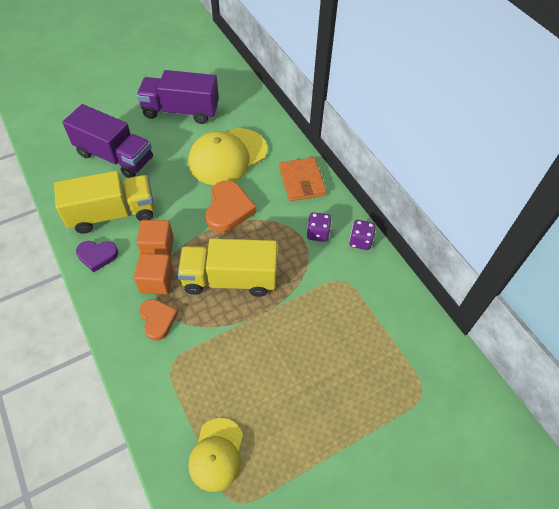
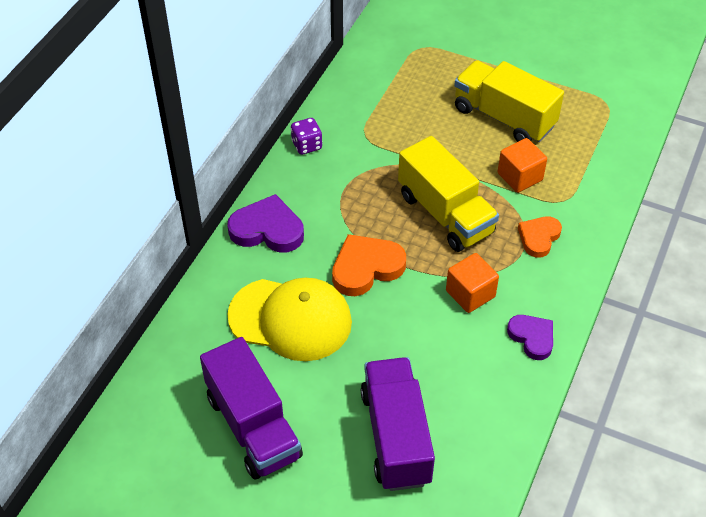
camera: 125 degrees left, 5 degrees down
(112, 214) = (473, 367): yellow truck -> yellow truck (504, 117)
(156, 281) = (505, 267): orange cube -> orange cube (520, 177)
(216, 454) = (591, 130): yellow cap -> none
(302, 181) = (267, 229): orange wallet -> purple heart
(318, 233) = (327, 180): purple dice -> none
=-=-=
**REQUIRED ACTION**:
Using the listing, filter for "none" and return the matching lines.

**ANSWER SPACE**:
(216, 454) = (591, 130): yellow cap -> none
(318, 233) = (327, 180): purple dice -> none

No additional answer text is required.